Instructions for the task: Below is some data. Retype exactly the lines starting at the one with "C1: 10nF (COM, VEXT) -> 10nF (+12V, VEXT)" and ending at the one with "R6: 100k (5V, SDA) -> 100k (RESET, SDA)".

Record extracts:
<<<<
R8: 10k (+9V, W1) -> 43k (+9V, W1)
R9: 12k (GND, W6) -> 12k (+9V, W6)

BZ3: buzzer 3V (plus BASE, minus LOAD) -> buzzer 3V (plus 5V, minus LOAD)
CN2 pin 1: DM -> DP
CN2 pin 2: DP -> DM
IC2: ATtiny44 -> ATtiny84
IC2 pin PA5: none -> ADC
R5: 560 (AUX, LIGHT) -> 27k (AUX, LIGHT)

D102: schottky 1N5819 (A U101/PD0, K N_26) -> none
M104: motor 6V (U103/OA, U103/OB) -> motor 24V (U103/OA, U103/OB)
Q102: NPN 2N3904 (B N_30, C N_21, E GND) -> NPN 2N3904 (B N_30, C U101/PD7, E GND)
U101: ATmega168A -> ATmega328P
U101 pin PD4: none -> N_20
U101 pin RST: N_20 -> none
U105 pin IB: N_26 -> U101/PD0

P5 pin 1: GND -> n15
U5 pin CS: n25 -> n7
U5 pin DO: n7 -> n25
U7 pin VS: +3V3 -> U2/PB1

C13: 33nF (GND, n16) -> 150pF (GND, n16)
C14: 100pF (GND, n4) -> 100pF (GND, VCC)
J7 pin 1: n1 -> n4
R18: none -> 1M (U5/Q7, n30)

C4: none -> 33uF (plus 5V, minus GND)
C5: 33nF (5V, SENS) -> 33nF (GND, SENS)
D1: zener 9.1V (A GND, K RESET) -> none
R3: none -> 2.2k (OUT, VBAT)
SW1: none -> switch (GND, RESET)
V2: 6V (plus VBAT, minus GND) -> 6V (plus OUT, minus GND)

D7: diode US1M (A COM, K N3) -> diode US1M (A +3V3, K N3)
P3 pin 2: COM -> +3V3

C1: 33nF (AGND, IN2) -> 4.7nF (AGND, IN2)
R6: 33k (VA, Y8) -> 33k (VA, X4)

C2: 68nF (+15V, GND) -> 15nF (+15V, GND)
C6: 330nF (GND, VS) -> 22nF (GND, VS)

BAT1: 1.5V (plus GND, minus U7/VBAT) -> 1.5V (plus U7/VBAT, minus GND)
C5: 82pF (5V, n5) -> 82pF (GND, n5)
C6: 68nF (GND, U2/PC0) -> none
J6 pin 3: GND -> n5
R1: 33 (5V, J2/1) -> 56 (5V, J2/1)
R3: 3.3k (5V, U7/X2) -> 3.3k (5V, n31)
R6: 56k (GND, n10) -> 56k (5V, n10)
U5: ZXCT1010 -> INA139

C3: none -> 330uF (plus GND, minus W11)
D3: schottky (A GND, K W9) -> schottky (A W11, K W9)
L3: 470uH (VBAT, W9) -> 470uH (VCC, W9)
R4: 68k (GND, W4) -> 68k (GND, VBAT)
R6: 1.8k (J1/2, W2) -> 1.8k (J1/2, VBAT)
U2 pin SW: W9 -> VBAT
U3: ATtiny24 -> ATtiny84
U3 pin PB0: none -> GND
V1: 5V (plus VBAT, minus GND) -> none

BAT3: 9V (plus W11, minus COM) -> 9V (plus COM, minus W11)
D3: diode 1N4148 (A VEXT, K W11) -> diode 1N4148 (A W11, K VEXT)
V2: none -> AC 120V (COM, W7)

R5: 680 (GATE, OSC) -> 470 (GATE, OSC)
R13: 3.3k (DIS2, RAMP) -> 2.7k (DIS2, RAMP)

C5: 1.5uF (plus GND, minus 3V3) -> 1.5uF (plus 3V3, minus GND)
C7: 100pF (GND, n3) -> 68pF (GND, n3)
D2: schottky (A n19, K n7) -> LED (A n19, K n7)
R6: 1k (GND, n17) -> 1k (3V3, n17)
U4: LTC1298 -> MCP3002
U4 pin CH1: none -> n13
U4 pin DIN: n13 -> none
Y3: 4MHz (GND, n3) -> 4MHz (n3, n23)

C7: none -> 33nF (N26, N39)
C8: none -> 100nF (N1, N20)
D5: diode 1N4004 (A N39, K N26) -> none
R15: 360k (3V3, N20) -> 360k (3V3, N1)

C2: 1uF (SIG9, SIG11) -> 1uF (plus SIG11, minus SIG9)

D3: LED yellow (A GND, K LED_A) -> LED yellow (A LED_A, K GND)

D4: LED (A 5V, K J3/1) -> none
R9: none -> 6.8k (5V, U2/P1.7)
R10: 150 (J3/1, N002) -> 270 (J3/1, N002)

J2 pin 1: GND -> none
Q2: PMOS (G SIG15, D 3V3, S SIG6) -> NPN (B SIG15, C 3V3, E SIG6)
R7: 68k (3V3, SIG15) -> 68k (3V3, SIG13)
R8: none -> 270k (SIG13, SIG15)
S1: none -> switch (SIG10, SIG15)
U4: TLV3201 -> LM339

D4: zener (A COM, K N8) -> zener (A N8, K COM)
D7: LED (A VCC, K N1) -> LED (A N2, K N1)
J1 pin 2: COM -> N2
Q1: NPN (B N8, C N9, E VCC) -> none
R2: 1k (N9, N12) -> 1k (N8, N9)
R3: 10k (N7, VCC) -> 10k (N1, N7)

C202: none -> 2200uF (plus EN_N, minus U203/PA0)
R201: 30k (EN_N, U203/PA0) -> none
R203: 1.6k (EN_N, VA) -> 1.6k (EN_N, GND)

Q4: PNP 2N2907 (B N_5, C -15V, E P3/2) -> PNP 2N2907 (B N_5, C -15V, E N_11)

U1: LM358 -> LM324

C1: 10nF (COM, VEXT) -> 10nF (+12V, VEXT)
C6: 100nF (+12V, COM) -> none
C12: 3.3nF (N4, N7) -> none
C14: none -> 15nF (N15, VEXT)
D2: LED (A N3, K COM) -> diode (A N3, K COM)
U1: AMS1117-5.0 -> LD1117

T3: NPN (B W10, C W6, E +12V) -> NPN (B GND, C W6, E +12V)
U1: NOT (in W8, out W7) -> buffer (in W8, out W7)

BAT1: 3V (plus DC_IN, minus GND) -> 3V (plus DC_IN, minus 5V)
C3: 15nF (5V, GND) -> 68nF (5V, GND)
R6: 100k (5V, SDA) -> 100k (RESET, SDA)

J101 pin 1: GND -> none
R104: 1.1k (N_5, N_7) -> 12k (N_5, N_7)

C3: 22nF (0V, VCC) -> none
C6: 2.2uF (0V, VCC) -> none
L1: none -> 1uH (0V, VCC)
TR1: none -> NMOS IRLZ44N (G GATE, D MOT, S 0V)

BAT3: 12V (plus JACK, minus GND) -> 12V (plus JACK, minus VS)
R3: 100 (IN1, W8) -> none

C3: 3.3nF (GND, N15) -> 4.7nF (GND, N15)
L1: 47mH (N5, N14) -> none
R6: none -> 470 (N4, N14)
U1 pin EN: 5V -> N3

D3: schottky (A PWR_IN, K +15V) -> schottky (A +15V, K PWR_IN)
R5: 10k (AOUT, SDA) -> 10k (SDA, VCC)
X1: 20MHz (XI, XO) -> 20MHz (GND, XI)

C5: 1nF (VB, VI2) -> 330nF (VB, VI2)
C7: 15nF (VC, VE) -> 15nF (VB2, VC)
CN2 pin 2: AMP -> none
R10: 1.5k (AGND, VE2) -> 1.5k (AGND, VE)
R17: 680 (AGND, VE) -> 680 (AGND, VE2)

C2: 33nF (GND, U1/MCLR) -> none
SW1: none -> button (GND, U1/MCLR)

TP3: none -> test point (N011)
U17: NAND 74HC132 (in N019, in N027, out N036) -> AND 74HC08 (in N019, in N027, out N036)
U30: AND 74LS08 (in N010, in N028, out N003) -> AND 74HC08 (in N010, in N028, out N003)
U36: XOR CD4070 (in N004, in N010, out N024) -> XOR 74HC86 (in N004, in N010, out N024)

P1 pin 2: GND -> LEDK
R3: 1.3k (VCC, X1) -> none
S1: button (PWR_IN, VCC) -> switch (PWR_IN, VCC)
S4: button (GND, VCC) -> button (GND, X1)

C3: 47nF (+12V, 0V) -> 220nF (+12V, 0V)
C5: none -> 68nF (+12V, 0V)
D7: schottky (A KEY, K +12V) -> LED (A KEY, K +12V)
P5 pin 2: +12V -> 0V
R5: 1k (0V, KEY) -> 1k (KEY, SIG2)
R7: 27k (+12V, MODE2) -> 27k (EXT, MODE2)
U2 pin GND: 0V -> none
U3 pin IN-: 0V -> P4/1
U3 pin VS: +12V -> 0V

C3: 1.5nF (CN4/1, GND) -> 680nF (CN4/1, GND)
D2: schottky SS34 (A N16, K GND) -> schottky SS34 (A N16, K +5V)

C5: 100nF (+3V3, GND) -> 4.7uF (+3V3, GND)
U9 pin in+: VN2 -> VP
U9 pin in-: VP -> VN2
>>>>
Task solution:
C1: 10nF (COM, VEXT) -> 10nF (+12V, VEXT)
C6: 100nF (+12V, COM) -> none
C12: 3.3nF (N4, N7) -> none
C14: none -> 15nF (N15, VEXT)
D2: LED (A N3, K COM) -> diode (A N3, K COM)
U1: AMS1117-5.0 -> LD1117

T3: NPN (B W10, C W6, E +12V) -> NPN (B GND, C W6, E +12V)
U1: NOT (in W8, out W7) -> buffer (in W8, out W7)

BAT1: 3V (plus DC_IN, minus GND) -> 3V (plus DC_IN, minus 5V)
C3: 15nF (5V, GND) -> 68nF (5V, GND)
R6: 100k (5V, SDA) -> 100k (RESET, SDA)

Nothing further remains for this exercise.